* THE TASK:
Reproduce each entry below exactly, without omitting any.

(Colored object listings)
------------------------
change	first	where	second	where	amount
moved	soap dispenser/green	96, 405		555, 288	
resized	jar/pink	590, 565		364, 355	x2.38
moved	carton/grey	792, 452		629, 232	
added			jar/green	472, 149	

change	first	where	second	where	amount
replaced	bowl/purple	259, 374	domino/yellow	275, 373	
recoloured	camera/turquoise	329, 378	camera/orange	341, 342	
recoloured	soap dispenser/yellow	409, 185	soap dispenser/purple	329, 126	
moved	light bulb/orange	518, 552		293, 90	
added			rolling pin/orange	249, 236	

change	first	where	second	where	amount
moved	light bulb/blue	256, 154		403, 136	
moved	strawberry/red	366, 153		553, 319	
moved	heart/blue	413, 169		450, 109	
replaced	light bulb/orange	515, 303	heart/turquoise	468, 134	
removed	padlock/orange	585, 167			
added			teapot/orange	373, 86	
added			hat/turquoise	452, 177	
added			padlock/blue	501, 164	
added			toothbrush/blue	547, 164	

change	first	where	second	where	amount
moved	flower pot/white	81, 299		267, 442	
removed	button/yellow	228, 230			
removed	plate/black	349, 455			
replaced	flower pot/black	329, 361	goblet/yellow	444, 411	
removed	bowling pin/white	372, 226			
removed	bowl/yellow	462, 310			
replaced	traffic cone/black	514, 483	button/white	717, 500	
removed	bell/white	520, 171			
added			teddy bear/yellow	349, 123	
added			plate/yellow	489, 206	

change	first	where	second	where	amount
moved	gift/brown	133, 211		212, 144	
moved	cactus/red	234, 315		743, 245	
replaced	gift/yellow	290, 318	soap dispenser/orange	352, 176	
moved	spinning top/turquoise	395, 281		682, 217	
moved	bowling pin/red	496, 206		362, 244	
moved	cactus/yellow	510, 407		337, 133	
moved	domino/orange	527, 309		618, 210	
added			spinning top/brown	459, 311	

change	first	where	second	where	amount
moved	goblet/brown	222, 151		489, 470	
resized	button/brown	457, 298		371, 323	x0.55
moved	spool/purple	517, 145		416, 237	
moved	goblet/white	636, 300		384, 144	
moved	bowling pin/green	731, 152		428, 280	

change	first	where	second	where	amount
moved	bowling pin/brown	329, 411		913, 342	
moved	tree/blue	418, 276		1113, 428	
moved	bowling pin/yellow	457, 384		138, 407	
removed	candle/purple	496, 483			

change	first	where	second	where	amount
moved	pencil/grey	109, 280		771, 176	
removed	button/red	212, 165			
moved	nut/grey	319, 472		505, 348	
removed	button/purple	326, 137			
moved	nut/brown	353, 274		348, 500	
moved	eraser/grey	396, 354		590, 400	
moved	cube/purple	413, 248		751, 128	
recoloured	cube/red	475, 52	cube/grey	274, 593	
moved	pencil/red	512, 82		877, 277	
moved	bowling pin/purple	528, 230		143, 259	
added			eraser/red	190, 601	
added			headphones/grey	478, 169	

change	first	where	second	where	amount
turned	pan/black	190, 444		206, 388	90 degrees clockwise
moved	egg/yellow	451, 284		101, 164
------------------------
* ANSWER BOX:
change	first	where	second	where	amount
moved	soap dispenser/green	96, 405		555, 288	
resized	jar/pink	590, 565		364, 355	x2.38
moved	carton/grey	792, 452		629, 232	
added			jar/green	472, 149	

change	first	where	second	where	amount
replaced	bowl/purple	259, 374	domino/yellow	275, 373	
recoloured	camera/turquoise	329, 378	camera/orange	341, 342	
recoloured	soap dispenser/yellow	409, 185	soap dispenser/purple	329, 126	
moved	light bulb/orange	518, 552		293, 90	
added			rolling pin/orange	249, 236	

change	first	where	second	where	amount
moved	light bulb/blue	256, 154		403, 136	
moved	strawberry/red	366, 153		553, 319	
moved	heart/blue	413, 169		450, 109	
replaced	light bulb/orange	515, 303	heart/turquoise	468, 134	
removed	padlock/orange	585, 167			
added			teapot/orange	373, 86	
added			hat/turquoise	452, 177	
added			padlock/blue	501, 164	
added			toothbrush/blue	547, 164	

change	first	where	second	where	amount
moved	flower pot/white	81, 299		267, 442	
removed	button/yellow	228, 230			
removed	plate/black	349, 455			
replaced	flower pot/black	329, 361	goblet/yellow	444, 411	
removed	bowling pin/white	372, 226			
removed	bowl/yellow	462, 310			
replaced	traffic cone/black	514, 483	button/white	717, 500	
removed	bell/white	520, 171			
added			teddy bear/yellow	349, 123	
added			plate/yellow	489, 206	

change	first	where	second	where	amount
moved	gift/brown	133, 211		212, 144	
moved	cactus/red	234, 315		743, 245	
replaced	gift/yellow	290, 318	soap dispenser/orange	352, 176	
moved	spinning top/turquoise	395, 281		682, 217	
moved	bowling pin/red	496, 206		362, 244	
moved	cactus/yellow	510, 407		337, 133	
moved	domino/orange	527, 309		618, 210	
added			spinning top/brown	459, 311	

change	first	where	second	where	amount
moved	goblet/brown	222, 151		489, 470	
resized	button/brown	457, 298		371, 323	x0.55
moved	spool/purple	517, 145		416, 237	
moved	goblet/white	636, 300		384, 144	
moved	bowling pin/green	731, 152		428, 280	

change	first	where	second	where	amount
moved	bowling pin/brown	329, 411		913, 342	
moved	tree/blue	418, 276		1113, 428	
moved	bowling pin/yellow	457, 384		138, 407	
removed	candle/purple	496, 483			

change	first	where	second	where	amount
moved	pencil/grey	109, 280		771, 176	
removed	button/red	212, 165			
moved	nut/grey	319, 472		505, 348	
removed	button/purple	326, 137			
moved	nut/brown	353, 274		348, 500	
moved	eraser/grey	396, 354		590, 400	
moved	cube/purple	413, 248		751, 128	
recoloured	cube/red	475, 52	cube/grey	274, 593	
moved	pencil/red	512, 82		877, 277	
moved	bowling pin/purple	528, 230		143, 259	
added			eraser/red	190, 601	
added			headphones/grey	478, 169	

change	first	where	second	where	amount
turned	pan/black	190, 444		206, 388	90 degrees clockwise
moved	egg/yellow	451, 284		101, 164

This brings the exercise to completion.